_WHAT NEEDS TO BE DONE:_
Beginning with the line where "The camera went 100" appears, please restate each line of the records below word for word until the last one, inclusive, and nothing else.
─── SUPPLIED MATERIAL ───
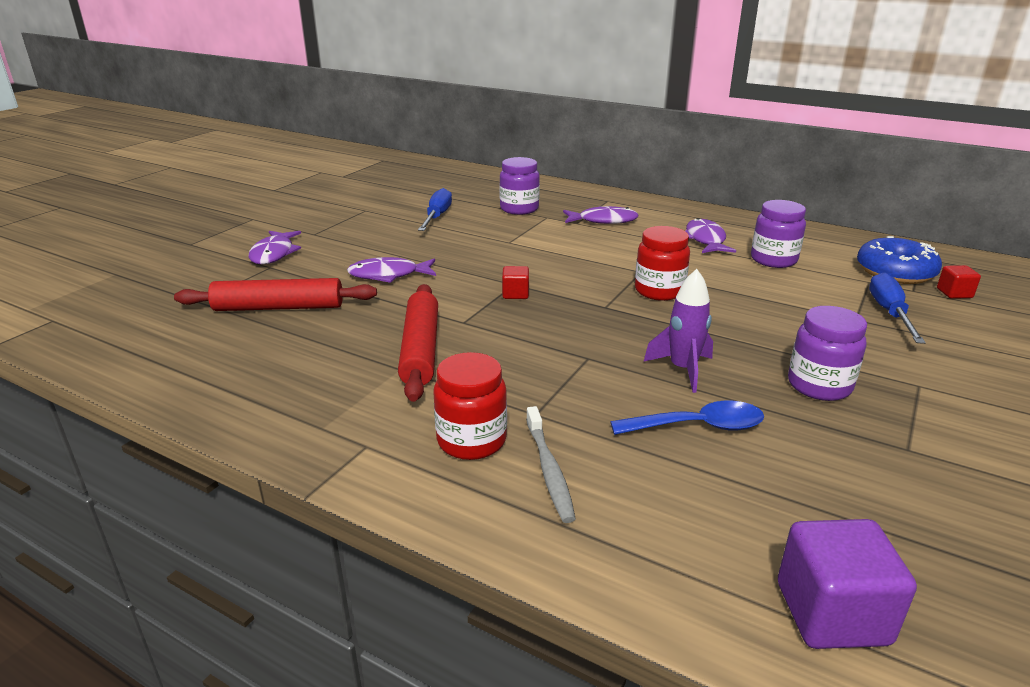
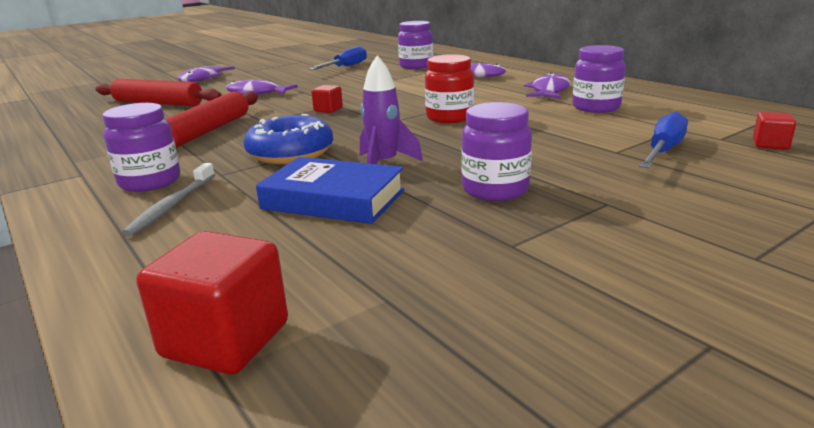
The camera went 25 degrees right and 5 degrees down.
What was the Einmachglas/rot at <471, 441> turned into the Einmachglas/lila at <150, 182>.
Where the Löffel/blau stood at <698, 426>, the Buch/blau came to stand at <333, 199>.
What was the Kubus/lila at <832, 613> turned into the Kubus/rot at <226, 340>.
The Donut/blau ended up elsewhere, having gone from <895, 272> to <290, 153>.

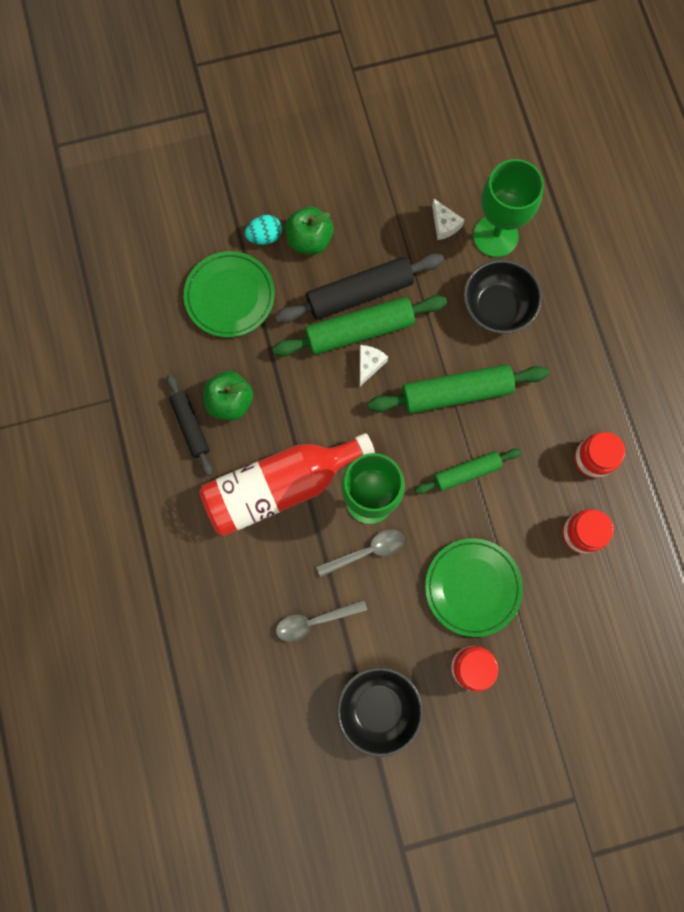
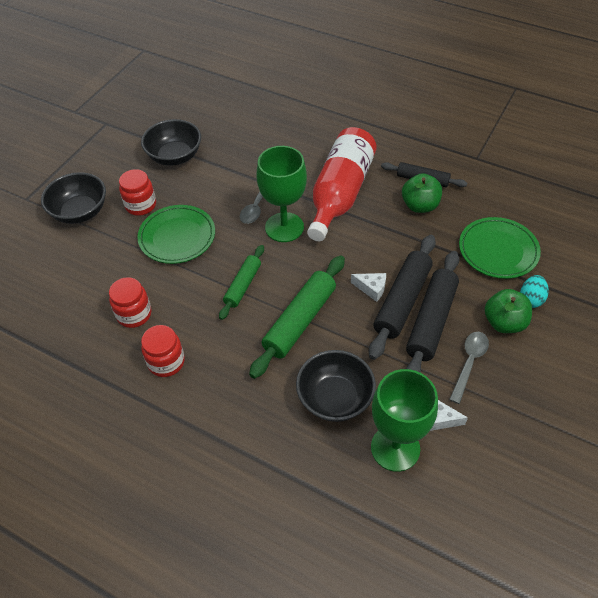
The camera went 135 degrees right and 25 degrees down.
What was the Nudelholz/grün at <359, 330> turned into the Nudelholz/schwarz at <402, 301>.
The Löffel/grau ended up elsewhere, having gone from <314, 621> to <469, 363>.
The Käse/weiß at <369, 365> ended up facing another way, 45 degrees counterclockwise from before.
The second view gained the Schüssel/schwarz at <80, 212>.

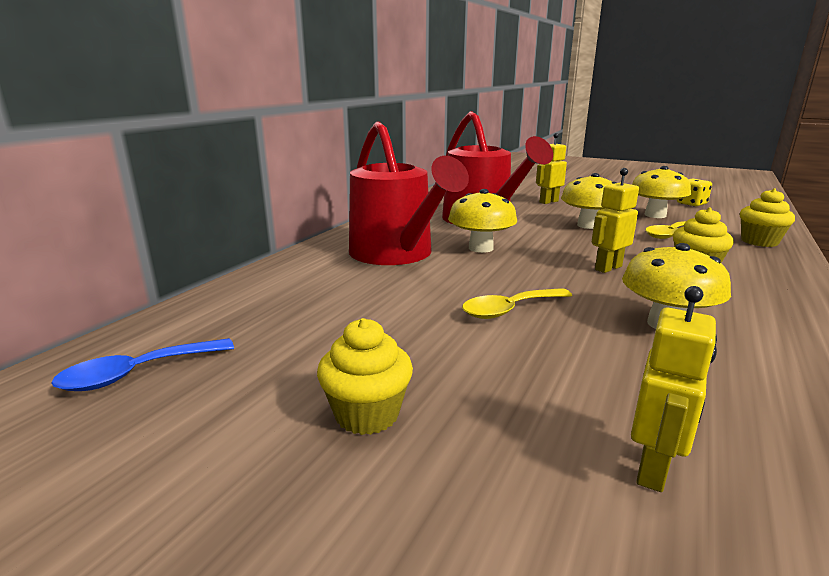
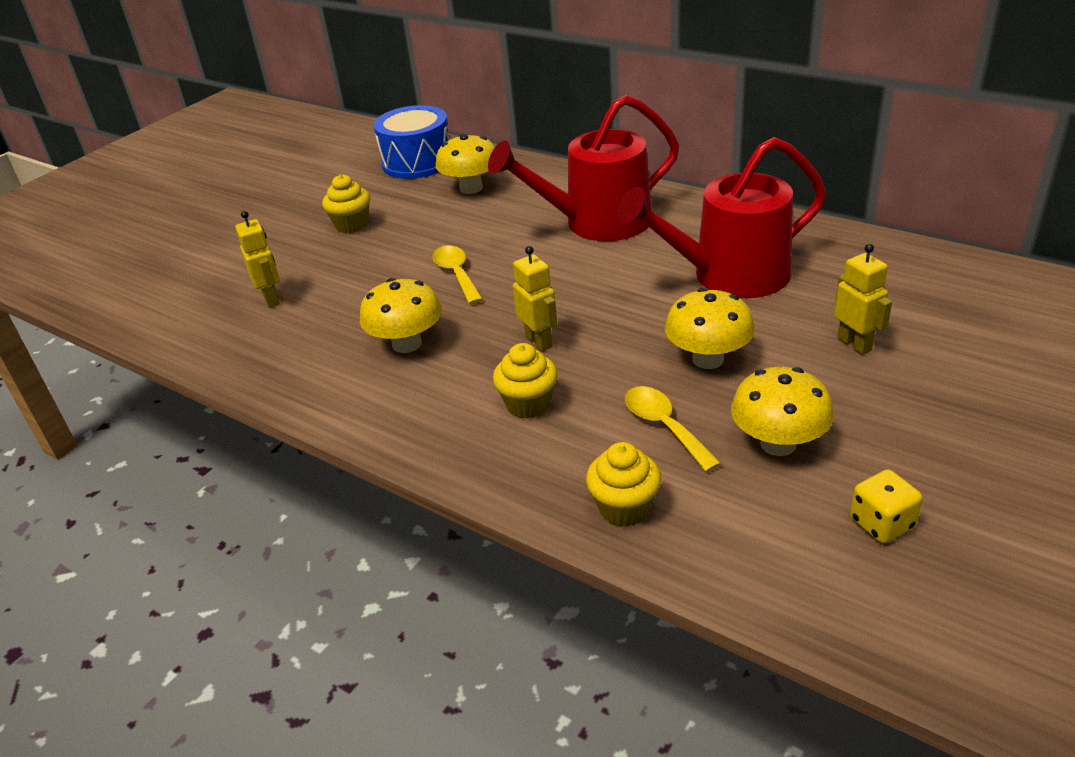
The camera went 100 degrees right and 15 degrees up.
Where the Löffel/blau stood at <137, 373>, the Trommel/blau came to stand at <417, 162>.
The Pilz/gelb ended up elsewhere, having gone from <480, 248> to <471, 188>.
The Roboter/gelb at <653, 469> ended up facing another way, 150 degrees counterclockwise from before.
───
_COMPLETED EXERCISE:_
The camera went 100 degrees right and 15 degrees up.
Where the Löffel/blau stood at <137, 373>, the Trommel/blau came to stand at <417, 162>.
The Pilz/gelb ended up elsewhere, having gone from <480, 248> to <471, 188>.
The Roboter/gelb at <653, 469> ended up facing another way, 150 degrees counterclockwise from before.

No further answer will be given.